*** Opening The records ***

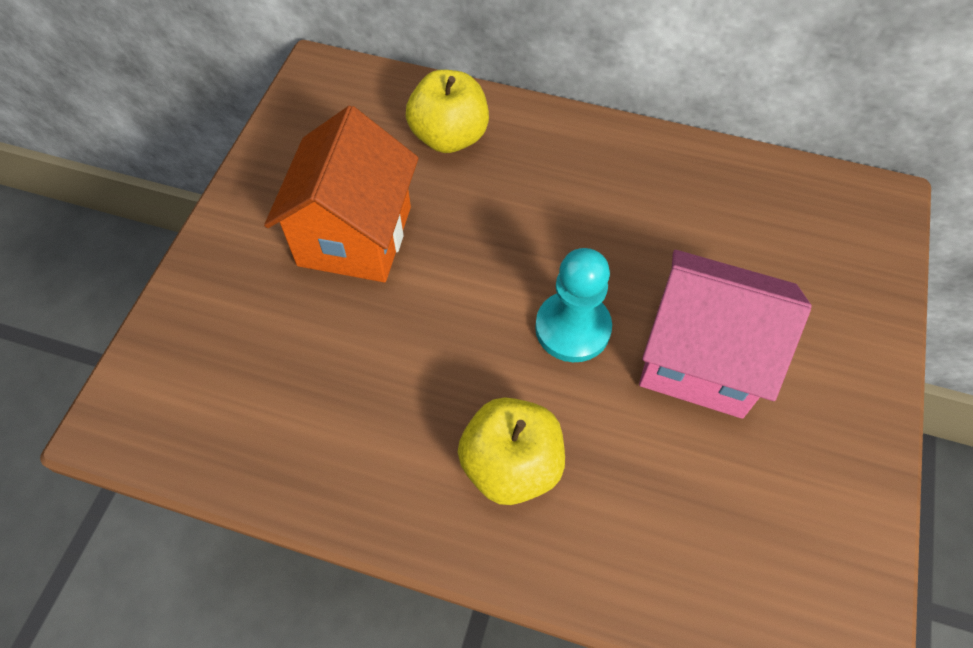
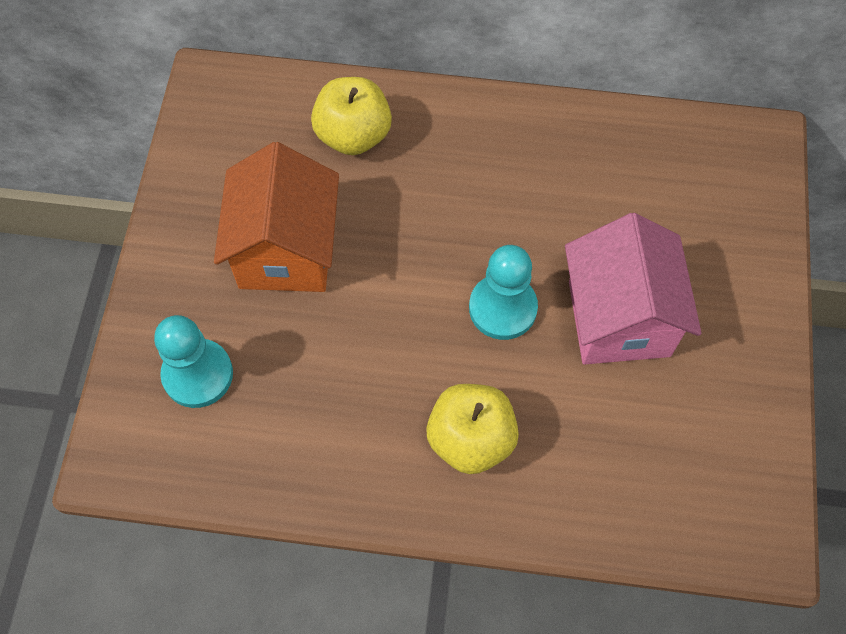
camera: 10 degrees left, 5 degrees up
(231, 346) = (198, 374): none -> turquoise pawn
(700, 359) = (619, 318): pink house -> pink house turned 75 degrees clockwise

*** Closing The records ***
*** Opening The records ***

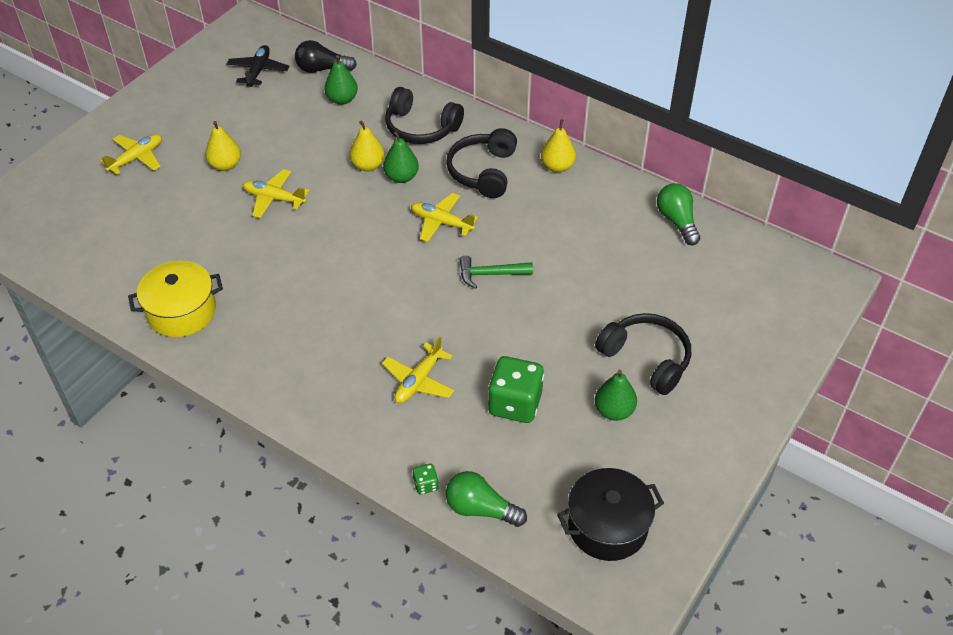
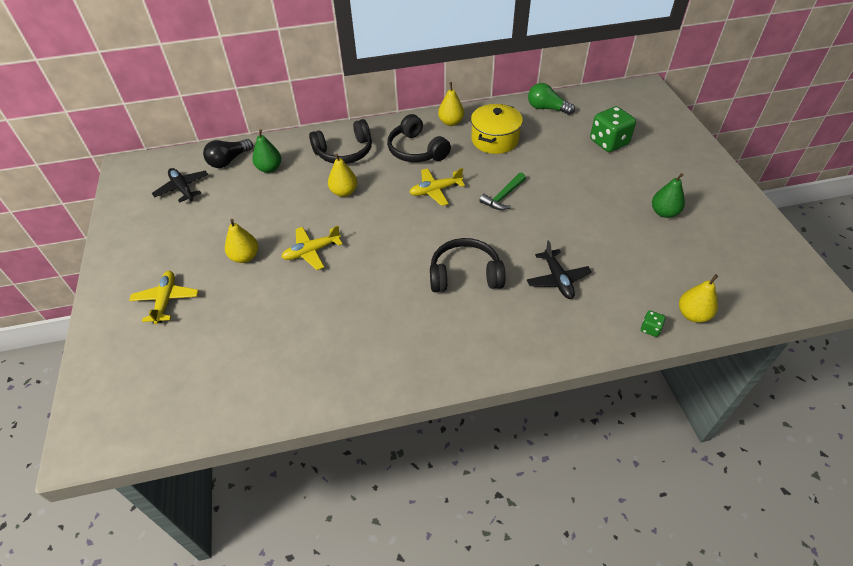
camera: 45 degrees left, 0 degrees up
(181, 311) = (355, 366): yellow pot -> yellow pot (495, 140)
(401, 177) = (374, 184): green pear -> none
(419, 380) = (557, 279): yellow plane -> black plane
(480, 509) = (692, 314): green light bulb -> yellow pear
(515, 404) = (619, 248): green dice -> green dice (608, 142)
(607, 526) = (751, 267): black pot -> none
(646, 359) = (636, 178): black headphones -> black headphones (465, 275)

*** Closing The records ***
*** Opening The records ***

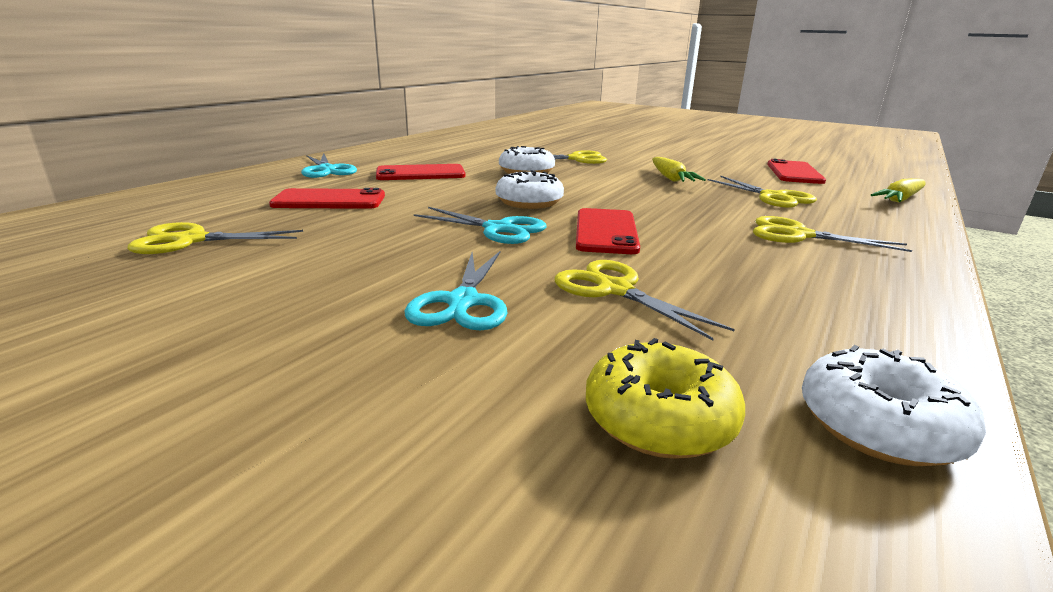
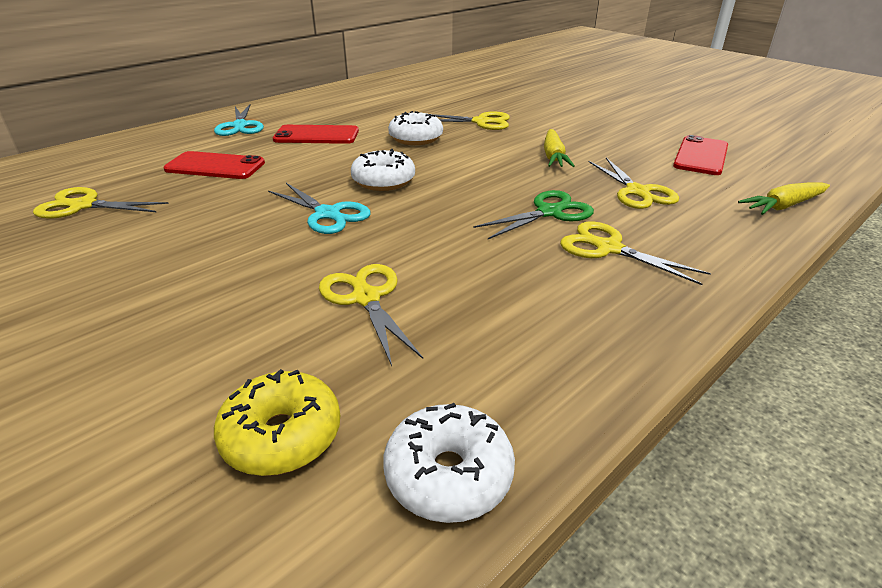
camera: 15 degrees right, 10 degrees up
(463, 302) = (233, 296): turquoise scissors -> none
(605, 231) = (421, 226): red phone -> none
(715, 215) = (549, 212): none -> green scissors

*** Closing The records ***

- **Task objective**:
Here the output must be the lines above from the line with "(480, 509) = (692, 314): green" to the line with "(646, 359) = (636, 178): black", both included, duplicated word for word and nothing else.

- **Result of the exercise**:
(480, 509) = (692, 314): green light bulb -> yellow pear
(515, 404) = (619, 248): green dice -> green dice (608, 142)
(607, 526) = (751, 267): black pot -> none
(646, 359) = (636, 178): black headphones -> black headphones (465, 275)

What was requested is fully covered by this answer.